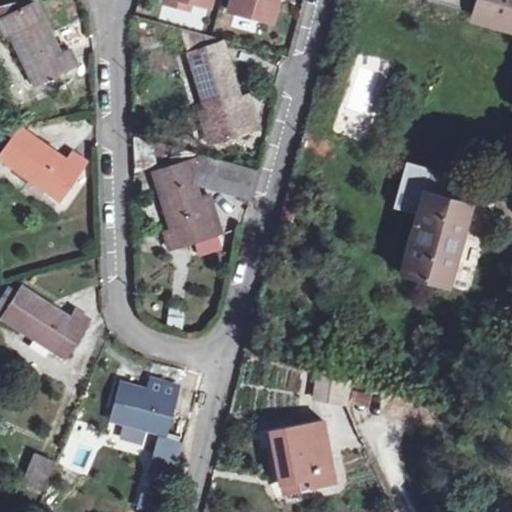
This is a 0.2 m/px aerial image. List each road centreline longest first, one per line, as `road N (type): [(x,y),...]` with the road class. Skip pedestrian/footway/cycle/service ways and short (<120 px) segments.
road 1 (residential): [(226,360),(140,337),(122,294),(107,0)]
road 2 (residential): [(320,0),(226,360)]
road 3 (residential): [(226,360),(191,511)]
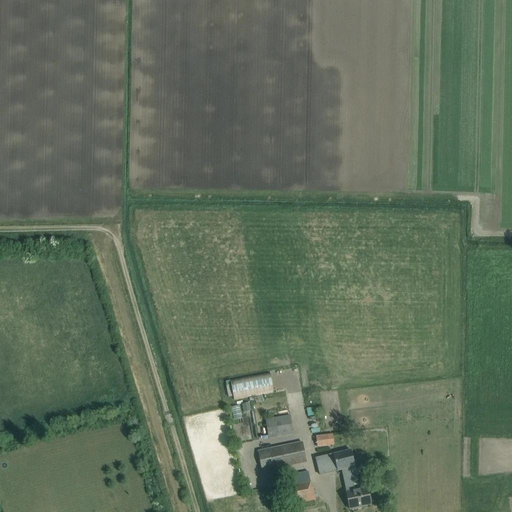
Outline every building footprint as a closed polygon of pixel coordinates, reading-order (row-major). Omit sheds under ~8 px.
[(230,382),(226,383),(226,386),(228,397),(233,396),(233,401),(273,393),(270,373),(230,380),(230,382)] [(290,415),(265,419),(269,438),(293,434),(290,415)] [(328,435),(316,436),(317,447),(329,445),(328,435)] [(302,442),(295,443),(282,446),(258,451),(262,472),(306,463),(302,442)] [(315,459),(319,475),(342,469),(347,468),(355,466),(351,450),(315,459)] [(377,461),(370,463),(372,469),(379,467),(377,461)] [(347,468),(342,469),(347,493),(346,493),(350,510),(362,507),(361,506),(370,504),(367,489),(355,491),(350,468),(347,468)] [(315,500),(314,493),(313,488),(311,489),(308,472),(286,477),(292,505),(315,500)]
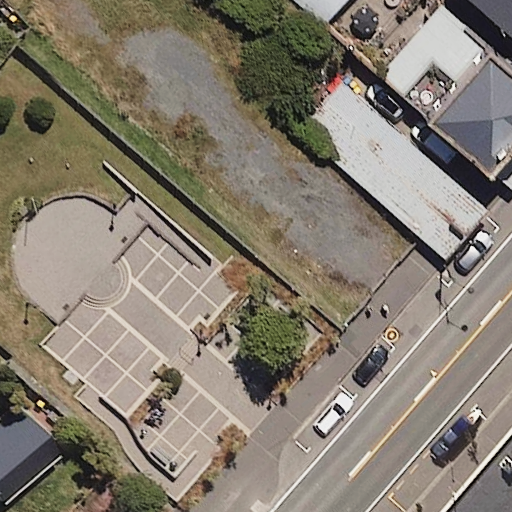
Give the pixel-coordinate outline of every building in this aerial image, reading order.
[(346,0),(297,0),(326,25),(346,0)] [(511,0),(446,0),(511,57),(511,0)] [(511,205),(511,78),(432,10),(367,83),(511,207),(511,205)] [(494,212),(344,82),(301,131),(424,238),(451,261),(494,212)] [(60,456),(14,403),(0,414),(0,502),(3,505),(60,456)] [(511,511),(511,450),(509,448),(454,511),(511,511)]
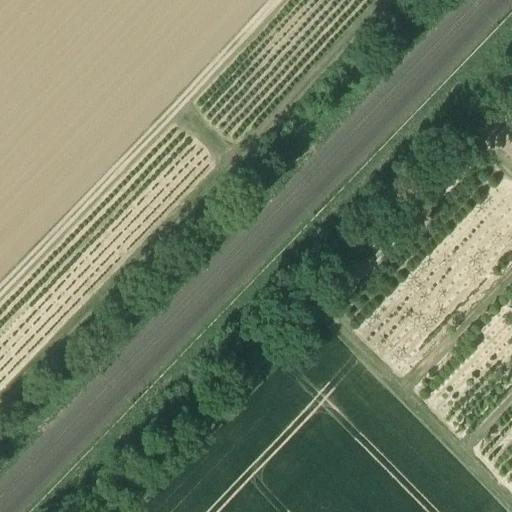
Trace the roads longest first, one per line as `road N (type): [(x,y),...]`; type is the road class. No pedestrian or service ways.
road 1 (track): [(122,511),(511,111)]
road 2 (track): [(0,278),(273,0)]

==============================

Reproduce every line of the material above word for word, leaving out the pictures.

◆ **Task response**:
This is a 0.2 m/px aerial image. List each road centreline longest first, one per line, as `road N (type): [(x,y),...]` with the road class. Skip pedestrian/footway/cycle/service ways and short (<120 px) segments.
road 1 (residential): [(226,360),(140,337),(122,294),(107,0)]
road 2 (residential): [(320,0),(226,360)]
road 3 (residential): [(226,360),(191,511)]
Outline every building footprint as a closed polygon of pixel coordinates, reading-order (row-major). Omit sheds under ~8 px.
[(230,382),(226,383),(226,386),(228,397),(233,396),(233,401),(273,393),(270,373),(230,380),(230,382)] [(290,415),(265,419),(269,438),(293,434),(290,415)] [(328,435),(316,436),(317,447),(329,445),(328,435)] [(302,442),(295,443),(282,446),(258,451),(262,472),(306,463),(302,442)] [(315,459),(319,475),(342,469),(347,468),(355,466),(351,450),(315,459)] [(377,461),(370,463),(372,469),(379,467),(377,461)] [(347,468),(342,469),(347,493),(346,493),(350,510),(362,507),(361,506),(370,504),(367,489),(355,491),(350,468),(347,468)] [(315,500),(314,493),(313,488),(311,489),(308,472),(286,477),(292,505),(315,500)]
Give the pixel-coordinate outline of every building in this aerial image, reading order.
[(346,0),(297,0),(326,25),(346,0)] [(511,0),(446,0),(511,57),(511,0)] [(511,205),(511,78),(432,10),(367,83),(511,207),(511,205)] [(494,212),(344,82),(301,131),(424,238),(451,261),(494,212)] [(60,456),(14,403),(0,414),(0,502),(3,505),(60,456)] [(511,511),(511,450),(509,448),(454,511),(511,511)]
Trace the roads longest first, one per line as `road N (type): [(x,y),...]`; type is the road class. No pedestrian or service ways.
road 1 (track): [(122,511),(511,111)]
road 2 (track): [(0,278),(273,0)]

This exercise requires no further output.